*Exercise aim*
Beginning at the line with "grey tape: 5 -> 6", please repeat each line exactly through the end of the records below, including that first line and the last, but no pictures.

[Stored items from a collection]
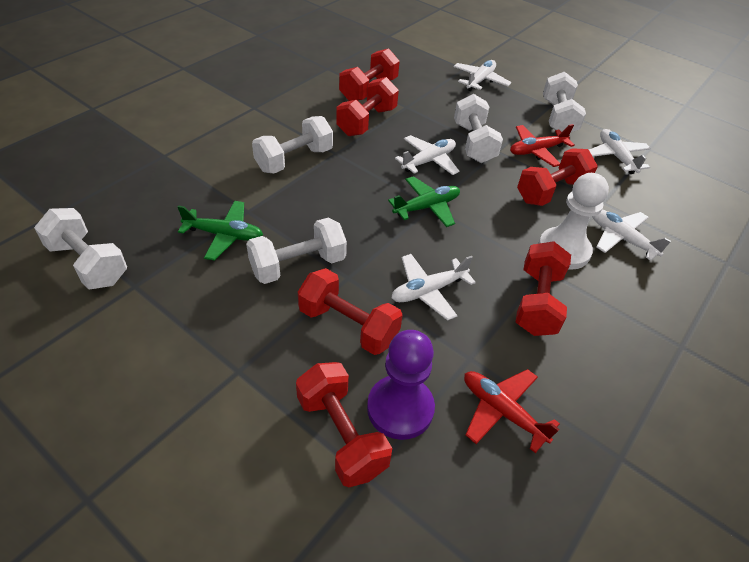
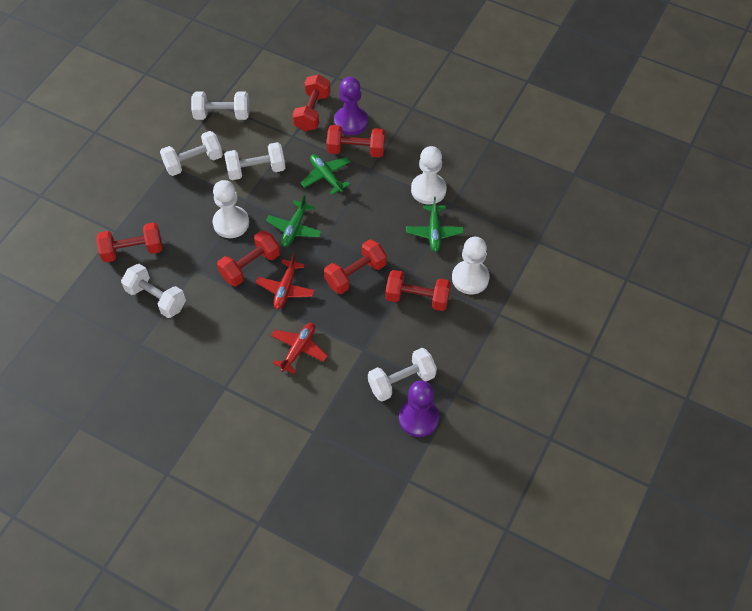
green plane: 2 -> 3
purple pawn: 1 -> 2
white pawn: 1 -> 3
white plane: 5 -> 0

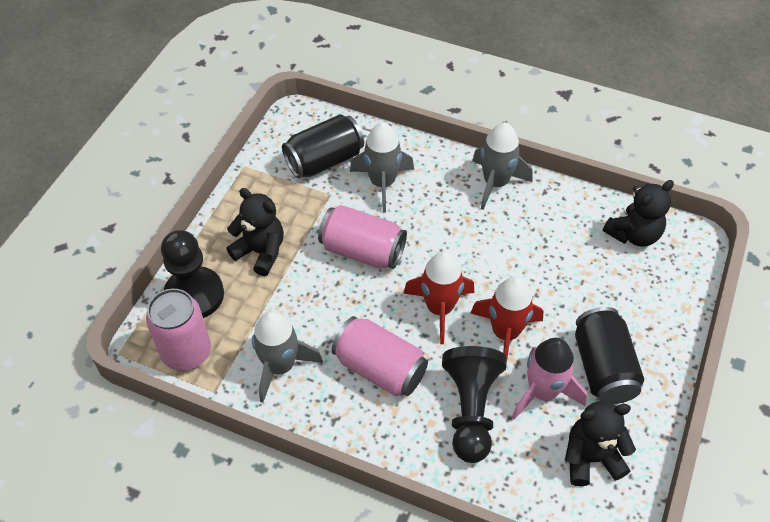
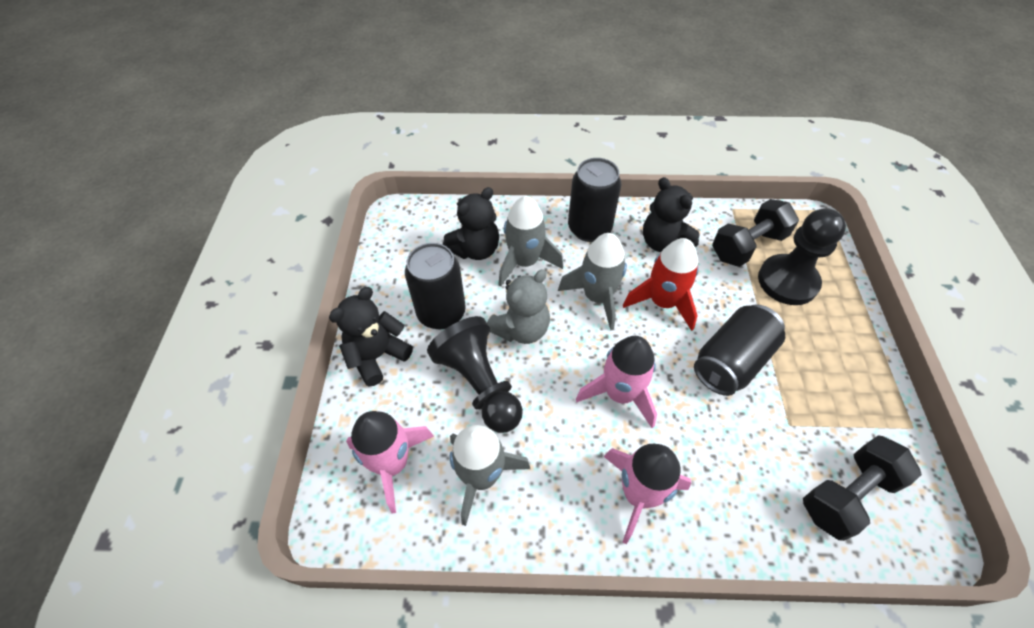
black can: 2 -> 3
black dumbbell: 0 -> 2
grey teddy bear: 0 -> 1
pink can: 3 -> 0
pink rocket: 1 -> 3
red rocket: 2 -> 1

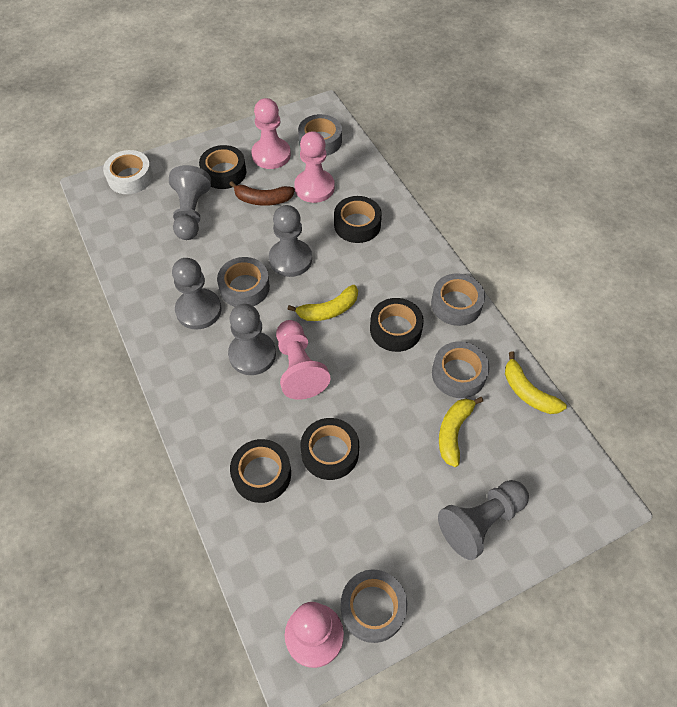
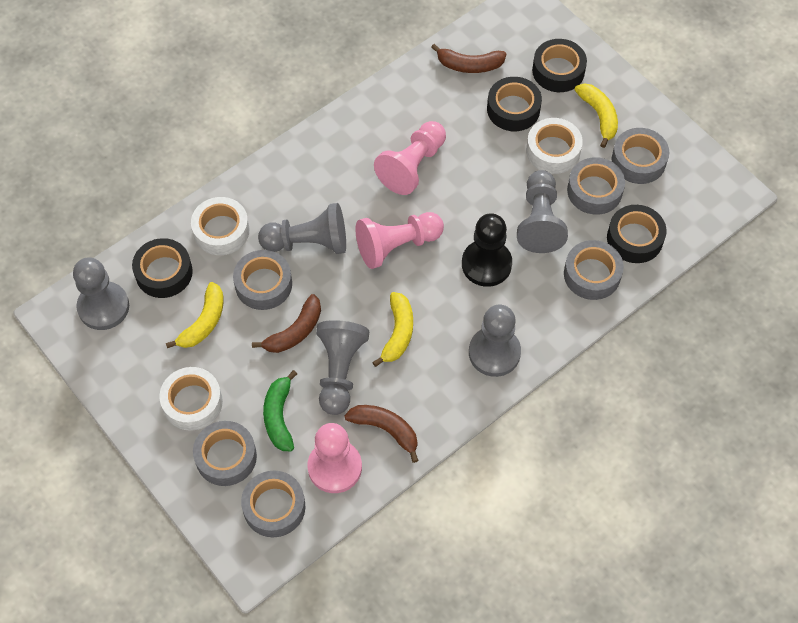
black pawn: 0 -> 1
black tape: 5 -> 4
brown banana: 1 -> 3
green banana: 0 -> 1
grey tape: 5 -> 6
pink pawn: 4 -> 3
white tape: 1 -> 3

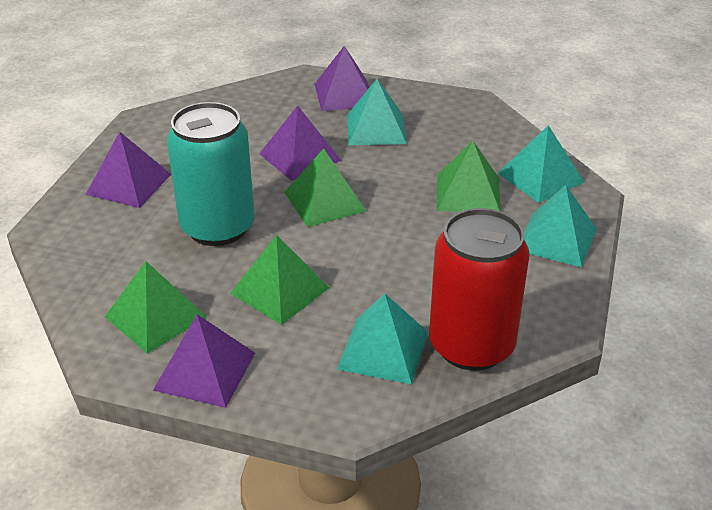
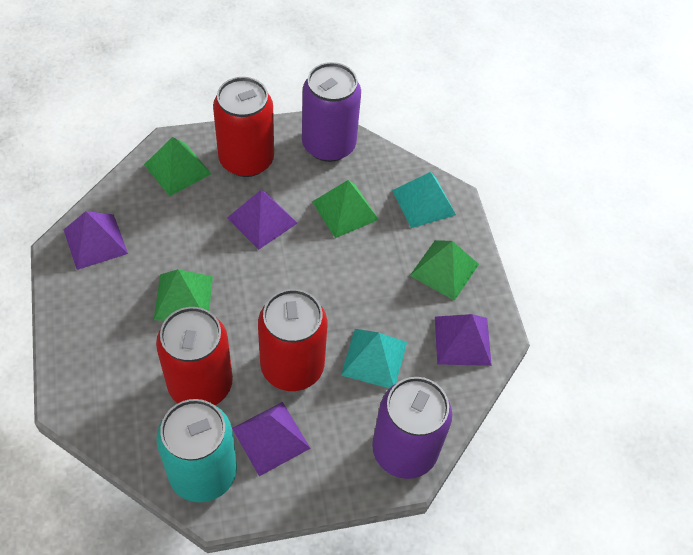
purple can: 0 -> 2
red can: 1 -> 3
turquoise pyramid: 4 -> 2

*Exercise result*
grey tape: 5 -> 6
pink pawn: 4 -> 3
white tape: 1 -> 3

purple can: 0 -> 2
red can: 1 -> 3
turquoise pyramid: 4 -> 2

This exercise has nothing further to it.